Copy all the lines of the data that include the word "none".

*** Opening of Data for this task ***

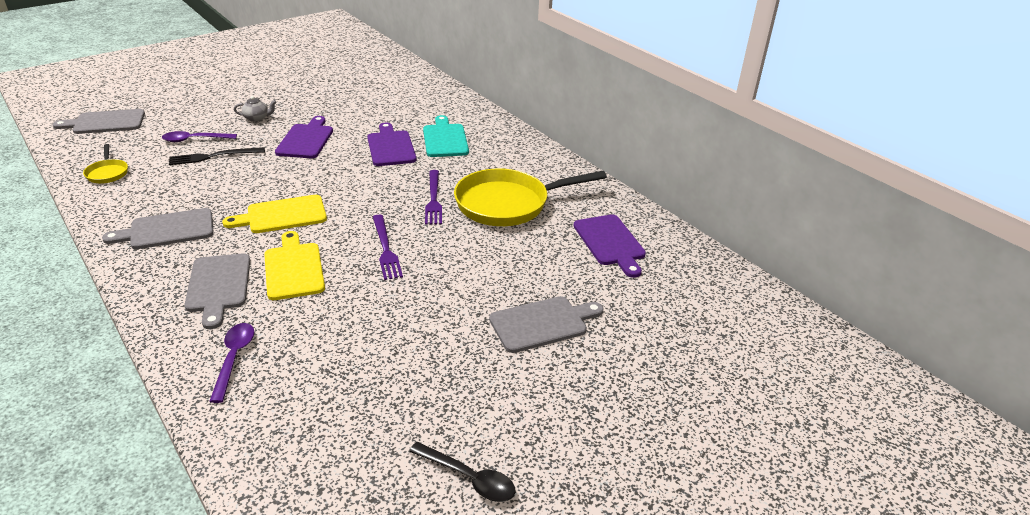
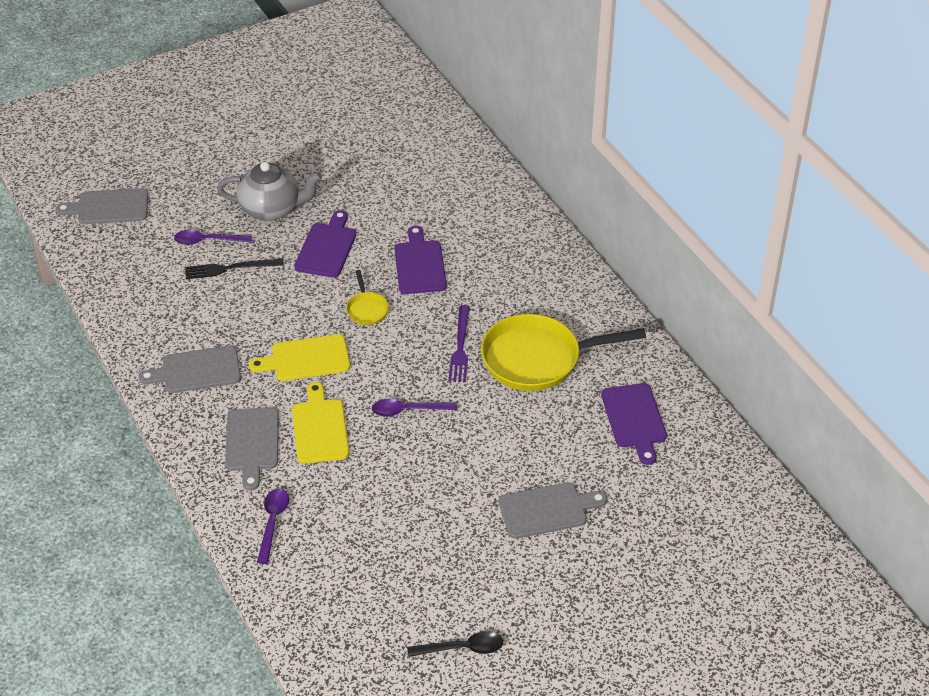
camera: 10 degrees right, 10 degrees up
(107, 173) = (126, 287): yellow pan -> yellow pan (367, 309)
(257, 118) = (271, 209): grey teapot -> grey teapot, size x2.18
(386, 249) = (407, 410): purple fork -> purple spoon
(445, 139) = (481, 255): turquoise cutting board -> none
(469, 478) = (462, 648): black spoon -> black spoon turned 45 degrees counterclockwise

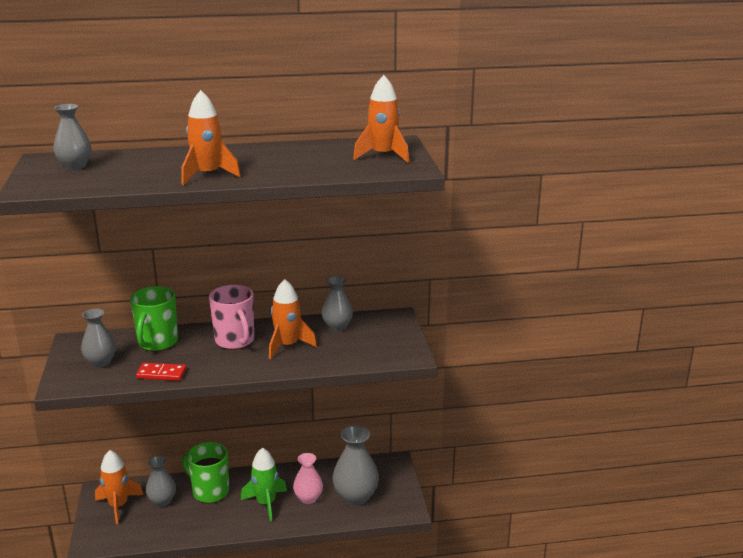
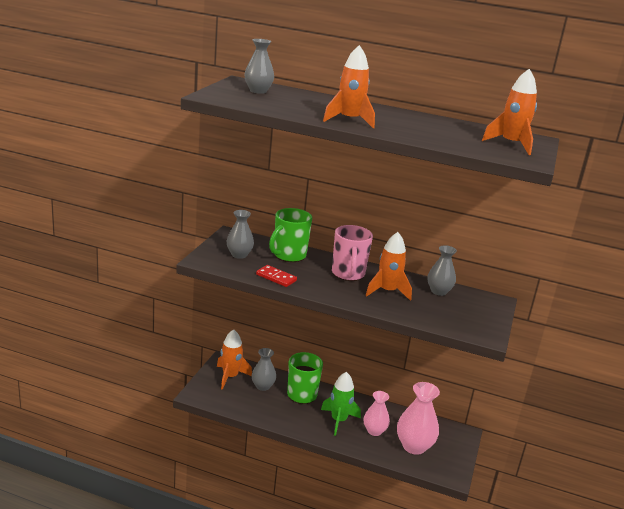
camera: 25 degrees right, 0 degrees up
(355, 497) = (414, 446): grey vase -> pink vase

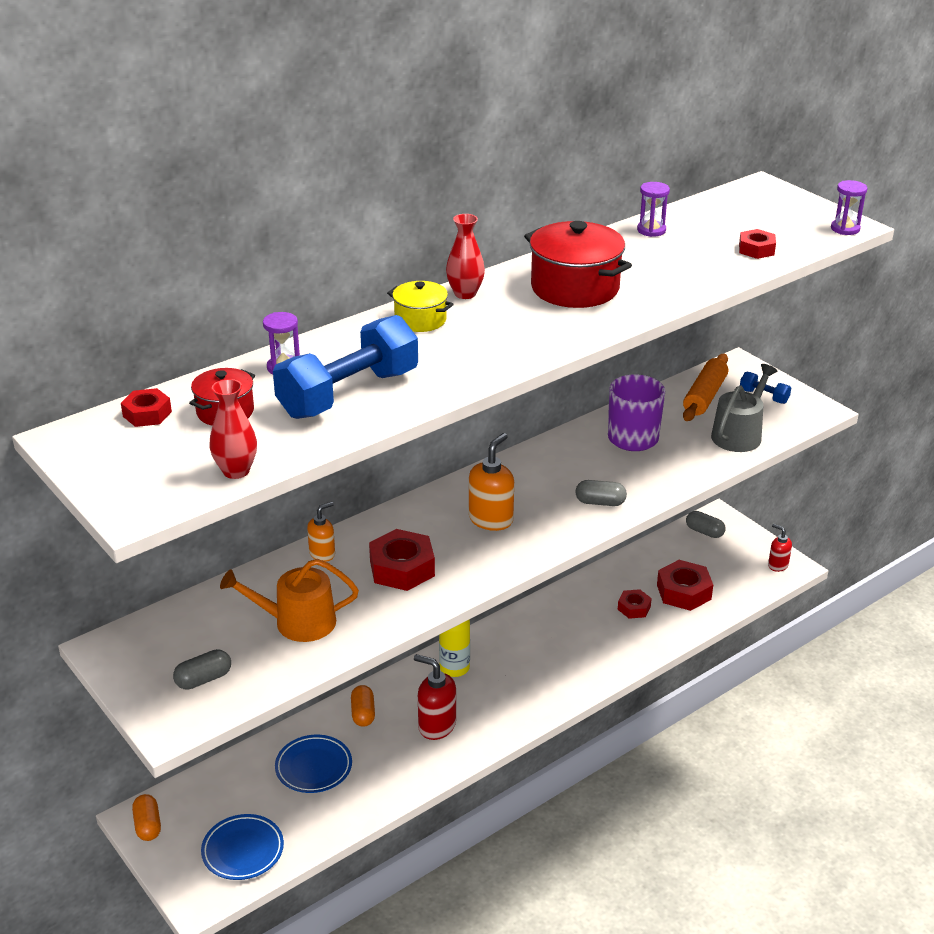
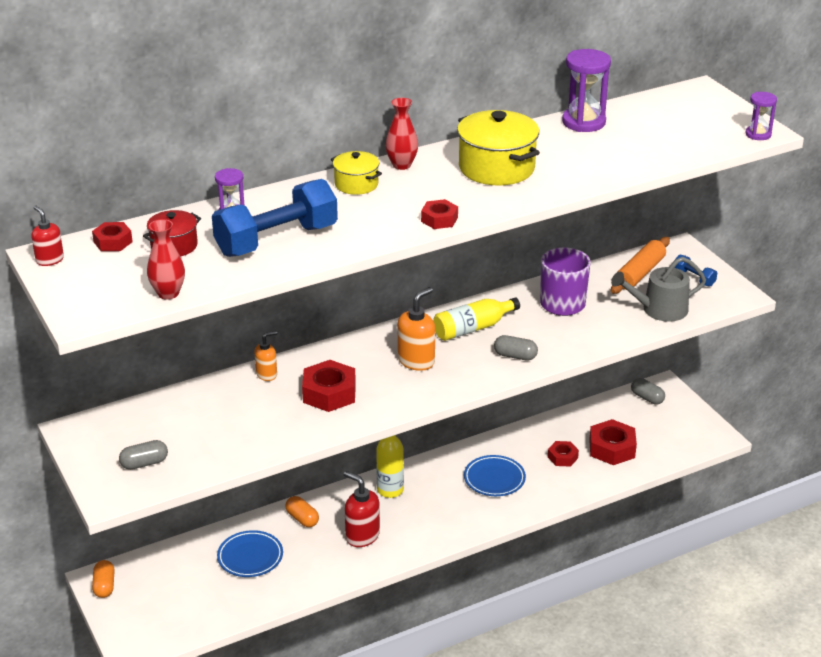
camera: 10 degrees right, 0 degrees up
(243, 850) = (176, 615): blue plate -> blue plate (494, 479)
(297, 622) = (231, 427): orange watering can -> none
(363, 713) = (302, 519): orange capsule -> orange capsule turned 45 degrees counterclockwise
(543, 475) = (473, 328): none -> yellow bottle
(575, 288) = (496, 168): red pot -> yellow pot
(651, 230) = (583, 122): purple hourglass -> purple hourglass, size x1.72
(739, 434) = (659, 309): grey watering can -> grey watering can turned 150 degrees counterclockwise
(756, 249) = (669, 147): red nut -> red nut (439, 219)
(777, 565) = (705, 434): red soap dispenser -> red soap dispenser (49, 260)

*** Close of Data for this task ***

• Problem solution:
(445, 139) = (481, 255): turquoise cutting board -> none
(297, 622) = (231, 427): orange watering can -> none
(543, 475) = (473, 328): none -> yellow bottle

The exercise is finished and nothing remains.